RAW DATA
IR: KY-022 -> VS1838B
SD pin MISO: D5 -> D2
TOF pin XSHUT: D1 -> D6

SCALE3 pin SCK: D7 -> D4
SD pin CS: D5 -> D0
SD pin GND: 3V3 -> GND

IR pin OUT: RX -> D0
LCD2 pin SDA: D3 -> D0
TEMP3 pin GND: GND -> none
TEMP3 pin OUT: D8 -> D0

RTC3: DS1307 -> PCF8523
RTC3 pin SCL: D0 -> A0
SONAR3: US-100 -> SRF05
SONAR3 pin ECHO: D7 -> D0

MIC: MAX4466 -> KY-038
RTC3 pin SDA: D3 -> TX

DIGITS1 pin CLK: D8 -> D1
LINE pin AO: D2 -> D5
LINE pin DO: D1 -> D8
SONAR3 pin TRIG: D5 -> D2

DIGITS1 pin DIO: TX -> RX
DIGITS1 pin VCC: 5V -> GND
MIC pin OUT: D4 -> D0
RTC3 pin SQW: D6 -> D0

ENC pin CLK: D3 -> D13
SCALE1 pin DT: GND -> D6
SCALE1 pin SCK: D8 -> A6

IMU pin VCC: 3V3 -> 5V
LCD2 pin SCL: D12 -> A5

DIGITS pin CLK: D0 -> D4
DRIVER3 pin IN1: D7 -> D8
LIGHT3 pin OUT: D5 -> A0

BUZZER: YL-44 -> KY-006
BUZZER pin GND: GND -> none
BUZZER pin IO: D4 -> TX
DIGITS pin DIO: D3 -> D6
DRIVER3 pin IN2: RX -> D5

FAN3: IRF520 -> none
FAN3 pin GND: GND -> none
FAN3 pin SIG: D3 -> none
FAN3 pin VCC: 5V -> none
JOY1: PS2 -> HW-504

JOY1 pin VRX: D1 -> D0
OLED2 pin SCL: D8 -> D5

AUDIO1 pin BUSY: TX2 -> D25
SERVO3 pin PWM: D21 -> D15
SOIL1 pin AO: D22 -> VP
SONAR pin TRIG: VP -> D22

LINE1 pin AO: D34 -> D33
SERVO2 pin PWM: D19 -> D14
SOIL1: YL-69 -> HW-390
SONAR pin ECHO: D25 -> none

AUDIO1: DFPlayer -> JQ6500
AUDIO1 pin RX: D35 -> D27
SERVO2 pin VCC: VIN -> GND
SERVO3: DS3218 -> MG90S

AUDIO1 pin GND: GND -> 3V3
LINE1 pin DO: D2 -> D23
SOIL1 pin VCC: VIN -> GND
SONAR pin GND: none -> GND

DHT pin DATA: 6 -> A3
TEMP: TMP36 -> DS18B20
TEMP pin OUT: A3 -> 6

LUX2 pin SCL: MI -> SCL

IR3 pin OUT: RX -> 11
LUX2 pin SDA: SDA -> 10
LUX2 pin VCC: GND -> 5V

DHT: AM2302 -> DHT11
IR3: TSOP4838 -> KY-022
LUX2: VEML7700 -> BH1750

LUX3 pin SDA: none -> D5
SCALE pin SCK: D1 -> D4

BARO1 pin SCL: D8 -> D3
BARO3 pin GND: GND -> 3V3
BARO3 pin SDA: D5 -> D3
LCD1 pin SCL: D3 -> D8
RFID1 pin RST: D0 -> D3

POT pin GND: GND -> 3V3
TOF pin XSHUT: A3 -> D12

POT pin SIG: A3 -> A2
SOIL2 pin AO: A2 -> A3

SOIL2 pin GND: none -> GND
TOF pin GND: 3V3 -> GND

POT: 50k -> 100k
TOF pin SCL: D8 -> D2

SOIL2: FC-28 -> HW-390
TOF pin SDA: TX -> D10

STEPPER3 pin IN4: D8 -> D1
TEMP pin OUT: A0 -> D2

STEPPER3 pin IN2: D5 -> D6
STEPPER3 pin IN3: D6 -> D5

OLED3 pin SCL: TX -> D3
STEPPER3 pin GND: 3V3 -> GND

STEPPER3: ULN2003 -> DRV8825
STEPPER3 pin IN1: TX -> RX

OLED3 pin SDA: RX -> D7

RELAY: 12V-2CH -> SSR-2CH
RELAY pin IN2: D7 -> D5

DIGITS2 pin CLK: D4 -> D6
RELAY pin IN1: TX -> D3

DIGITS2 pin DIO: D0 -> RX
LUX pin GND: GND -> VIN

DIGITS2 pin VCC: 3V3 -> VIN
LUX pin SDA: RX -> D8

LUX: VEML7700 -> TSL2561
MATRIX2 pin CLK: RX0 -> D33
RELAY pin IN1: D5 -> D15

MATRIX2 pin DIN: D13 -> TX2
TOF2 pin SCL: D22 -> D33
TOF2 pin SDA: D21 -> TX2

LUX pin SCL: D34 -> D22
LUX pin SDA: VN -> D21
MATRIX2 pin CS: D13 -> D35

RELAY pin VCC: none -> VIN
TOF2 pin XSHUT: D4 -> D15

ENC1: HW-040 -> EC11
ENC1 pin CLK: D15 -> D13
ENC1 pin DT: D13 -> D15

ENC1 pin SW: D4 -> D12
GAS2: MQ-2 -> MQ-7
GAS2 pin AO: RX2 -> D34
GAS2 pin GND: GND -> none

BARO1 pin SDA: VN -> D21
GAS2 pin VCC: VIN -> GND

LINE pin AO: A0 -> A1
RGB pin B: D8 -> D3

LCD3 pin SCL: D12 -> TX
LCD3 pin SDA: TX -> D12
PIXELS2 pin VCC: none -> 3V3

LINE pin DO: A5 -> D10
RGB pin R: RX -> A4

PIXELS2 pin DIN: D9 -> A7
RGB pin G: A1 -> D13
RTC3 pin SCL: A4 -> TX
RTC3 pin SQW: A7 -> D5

WHAT TO WORK ON
What is needed is an exact copy of every entry above.

FINISHED TASK
IR: KY-022 -> VS1838B
SD pin MISO: D5 -> D2
TOF pin XSHUT: D1 -> D6

SCALE3 pin SCK: D7 -> D4
SD pin CS: D5 -> D0
SD pin GND: 3V3 -> GND

IR pin OUT: RX -> D0
LCD2 pin SDA: D3 -> D0
TEMP3 pin GND: GND -> none
TEMP3 pin OUT: D8 -> D0

RTC3: DS1307 -> PCF8523
RTC3 pin SCL: D0 -> A0
SONAR3: US-100 -> SRF05
SONAR3 pin ECHO: D7 -> D0

MIC: MAX4466 -> KY-038
RTC3 pin SDA: D3 -> TX

DIGITS1 pin CLK: D8 -> D1
LINE pin AO: D2 -> D5
LINE pin DO: D1 -> D8
SONAR3 pin TRIG: D5 -> D2

DIGITS1 pin DIO: TX -> RX
DIGITS1 pin VCC: 5V -> GND
MIC pin OUT: D4 -> D0
RTC3 pin SQW: D6 -> D0

ENC pin CLK: D3 -> D13
SCALE1 pin DT: GND -> D6
SCALE1 pin SCK: D8 -> A6

IMU pin VCC: 3V3 -> 5V
LCD2 pin SCL: D12 -> A5

DIGITS pin CLK: D0 -> D4
DRIVER3 pin IN1: D7 -> D8
LIGHT3 pin OUT: D5 -> A0

BUZZER: YL-44 -> KY-006
BUZZER pin GND: GND -> none
BUZZER pin IO: D4 -> TX
DIGITS pin DIO: D3 -> D6
DRIVER3 pin IN2: RX -> D5

FAN3: IRF520 -> none
FAN3 pin GND: GND -> none
FAN3 pin SIG: D3 -> none
FAN3 pin VCC: 5V -> none
JOY1: PS2 -> HW-504

JOY1 pin VRX: D1 -> D0
OLED2 pin SCL: D8 -> D5

AUDIO1 pin BUSY: TX2 -> D25
SERVO3 pin PWM: D21 -> D15
SOIL1 pin AO: D22 -> VP
SONAR pin TRIG: VP -> D22

LINE1 pin AO: D34 -> D33
SERVO2 pin PWM: D19 -> D14
SOIL1: YL-69 -> HW-390
SONAR pin ECHO: D25 -> none

AUDIO1: DFPlayer -> JQ6500
AUDIO1 pin RX: D35 -> D27
SERVO2 pin VCC: VIN -> GND
SERVO3: DS3218 -> MG90S

AUDIO1 pin GND: GND -> 3V3
LINE1 pin DO: D2 -> D23
SOIL1 pin VCC: VIN -> GND
SONAR pin GND: none -> GND

DHT pin DATA: 6 -> A3
TEMP: TMP36 -> DS18B20
TEMP pin OUT: A3 -> 6

LUX2 pin SCL: MI -> SCL

IR3 pin OUT: RX -> 11
LUX2 pin SDA: SDA -> 10
LUX2 pin VCC: GND -> 5V

DHT: AM2302 -> DHT11
IR3: TSOP4838 -> KY-022
LUX2: VEML7700 -> BH1750

LUX3 pin SDA: none -> D5
SCALE pin SCK: D1 -> D4

BARO1 pin SCL: D8 -> D3
BARO3 pin GND: GND -> 3V3
BARO3 pin SDA: D5 -> D3
LCD1 pin SCL: D3 -> D8
RFID1 pin RST: D0 -> D3

POT pin GND: GND -> 3V3
TOF pin XSHUT: A3 -> D12

POT pin SIG: A3 -> A2
SOIL2 pin AO: A2 -> A3

SOIL2 pin GND: none -> GND
TOF pin GND: 3V3 -> GND

POT: 50k -> 100k
TOF pin SCL: D8 -> D2

SOIL2: FC-28 -> HW-390
TOF pin SDA: TX -> D10

STEPPER3 pin IN4: D8 -> D1
TEMP pin OUT: A0 -> D2

STEPPER3 pin IN2: D5 -> D6
STEPPER3 pin IN3: D6 -> D5

OLED3 pin SCL: TX -> D3
STEPPER3 pin GND: 3V3 -> GND

STEPPER3: ULN2003 -> DRV8825
STEPPER3 pin IN1: TX -> RX

OLED3 pin SDA: RX -> D7

RELAY: 12V-2CH -> SSR-2CH
RELAY pin IN2: D7 -> D5

DIGITS2 pin CLK: D4 -> D6
RELAY pin IN1: TX -> D3

DIGITS2 pin DIO: D0 -> RX
LUX pin GND: GND -> VIN

DIGITS2 pin VCC: 3V3 -> VIN
LUX pin SDA: RX -> D8

LUX: VEML7700 -> TSL2561
MATRIX2 pin CLK: RX0 -> D33
RELAY pin IN1: D5 -> D15

MATRIX2 pin DIN: D13 -> TX2
TOF2 pin SCL: D22 -> D33
TOF2 pin SDA: D21 -> TX2

LUX pin SCL: D34 -> D22
LUX pin SDA: VN -> D21
MATRIX2 pin CS: D13 -> D35

RELAY pin VCC: none -> VIN
TOF2 pin XSHUT: D4 -> D15

ENC1: HW-040 -> EC11
ENC1 pin CLK: D15 -> D13
ENC1 pin DT: D13 -> D15

ENC1 pin SW: D4 -> D12
GAS2: MQ-2 -> MQ-7
GAS2 pin AO: RX2 -> D34
GAS2 pin GND: GND -> none

BARO1 pin SDA: VN -> D21
GAS2 pin VCC: VIN -> GND

LINE pin AO: A0 -> A1
RGB pin B: D8 -> D3

LCD3 pin SCL: D12 -> TX
LCD3 pin SDA: TX -> D12
PIXELS2 pin VCC: none -> 3V3

LINE pin DO: A5 -> D10
RGB pin R: RX -> A4

PIXELS2 pin DIN: D9 -> A7
RGB pin G: A1 -> D13
RTC3 pin SCL: A4 -> TX
RTC3 pin SQW: A7 -> D5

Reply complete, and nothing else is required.